> **Data block**:
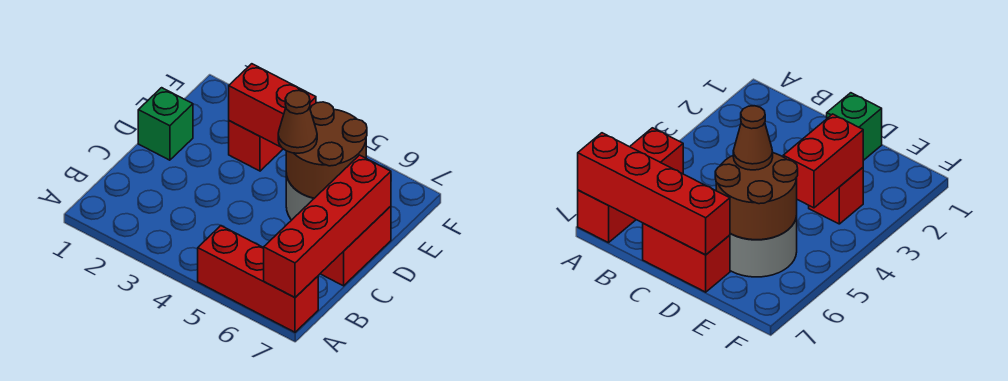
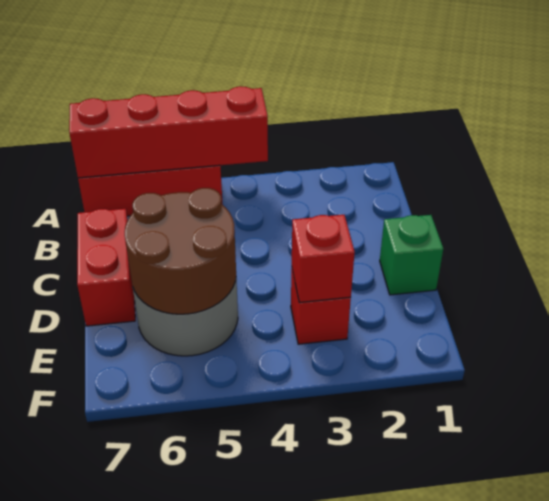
red brick A7:D7 level 2 -> red brick A4:A7 level 2
brown cone D5 level 3 -> none
red brick E3:E4 level 2 -> red brick E3 level 2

> **Aim of the task**: Please give the data above again in exact form and omit every picture.

> **Written reply**:
red brick A7:D7 level 2 -> red brick A4:A7 level 2
brown cone D5 level 3 -> none
red brick E3:E4 level 2 -> red brick E3 level 2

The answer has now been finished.